- [Activity] Please restate the listing word for word, omitting the images.

- [Data extract]

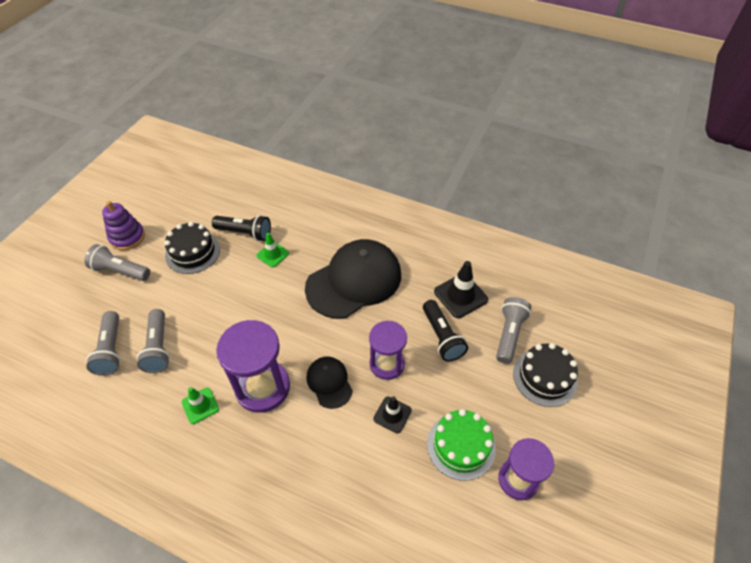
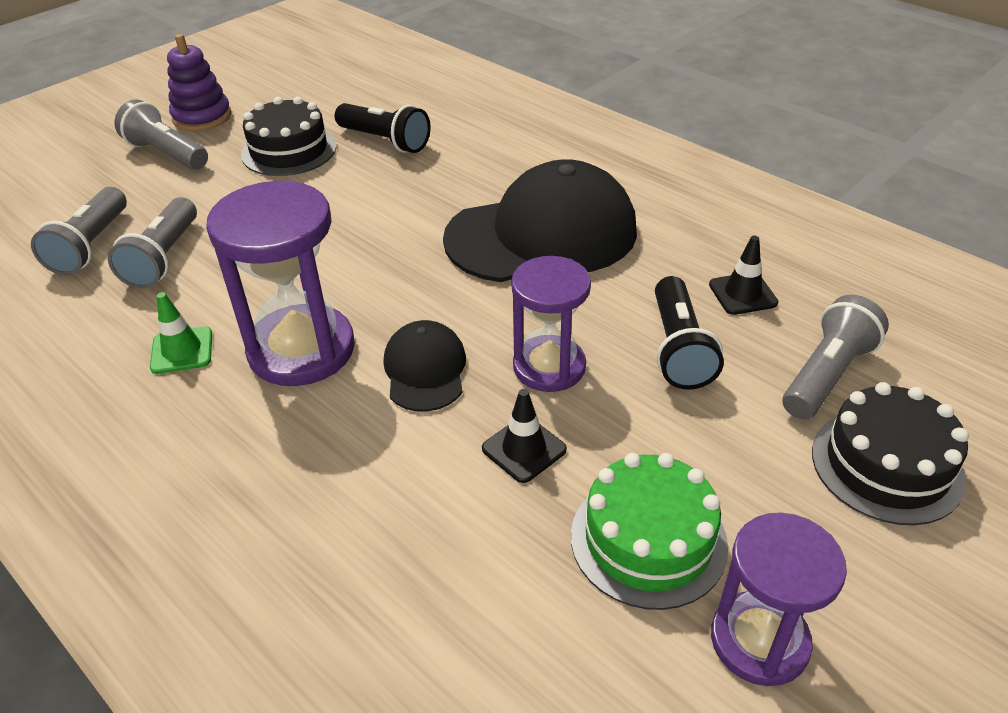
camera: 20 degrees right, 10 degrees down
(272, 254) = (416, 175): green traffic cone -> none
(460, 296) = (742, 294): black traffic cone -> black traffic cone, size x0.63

- [Exercise output]
camera: 20 degrees right, 10 degrees down
(272, 254) = (416, 175): green traffic cone -> none
(460, 296) = (742, 294): black traffic cone -> black traffic cone, size x0.63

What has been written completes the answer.